▶ [What to work on]:
The task for the listing below is to write out exactly the lines starting at the one containing "black bowling pin [232,133,286,252] -> none" and ending at the one containing "turquoise hammer [139,303,208,338]", both included. Pictures are to be omitted.

▶ [Data excerpts]:

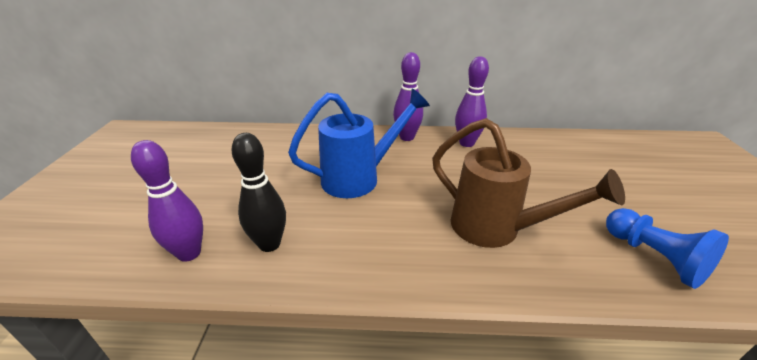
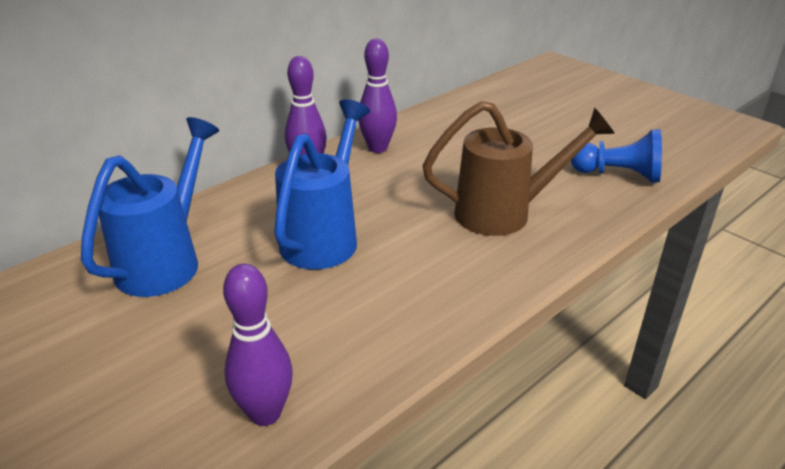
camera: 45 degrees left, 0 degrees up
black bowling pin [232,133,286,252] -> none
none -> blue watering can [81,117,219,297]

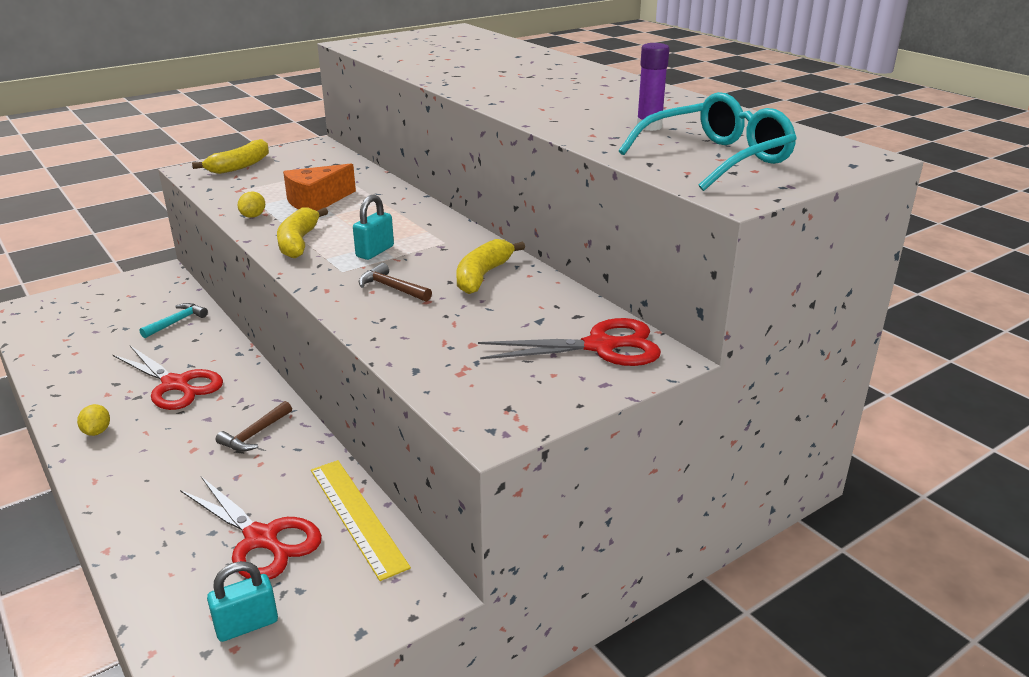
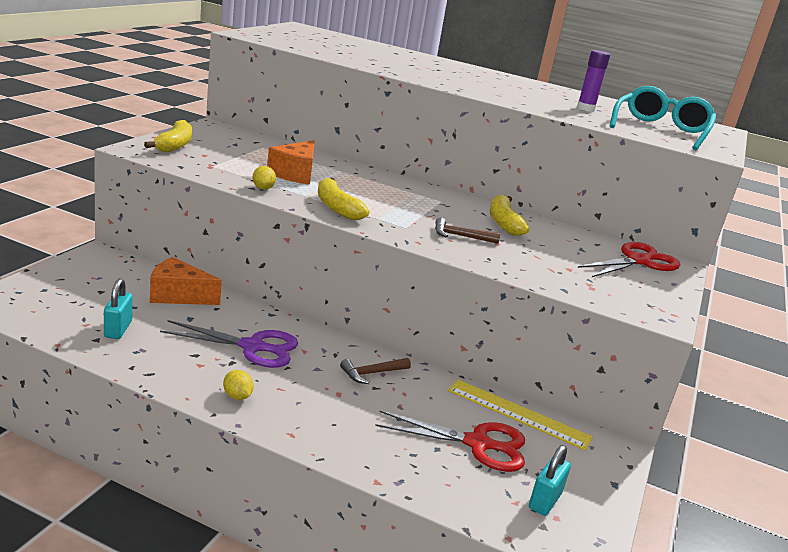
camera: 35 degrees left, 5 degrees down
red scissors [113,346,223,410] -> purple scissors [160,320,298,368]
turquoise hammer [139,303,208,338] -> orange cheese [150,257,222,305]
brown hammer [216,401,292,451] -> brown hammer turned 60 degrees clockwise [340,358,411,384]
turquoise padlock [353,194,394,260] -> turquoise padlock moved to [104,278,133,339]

▶ [Solution to the problem]:
black bowling pin [232,133,286,252] -> none
none -> blue watering can [81,117,219,297]

camera: 35 degrees left, 5 degrees down
red scissors [113,346,223,410] -> purple scissors [160,320,298,368]
turquoise hammer [139,303,208,338] -> orange cheese [150,257,222,305]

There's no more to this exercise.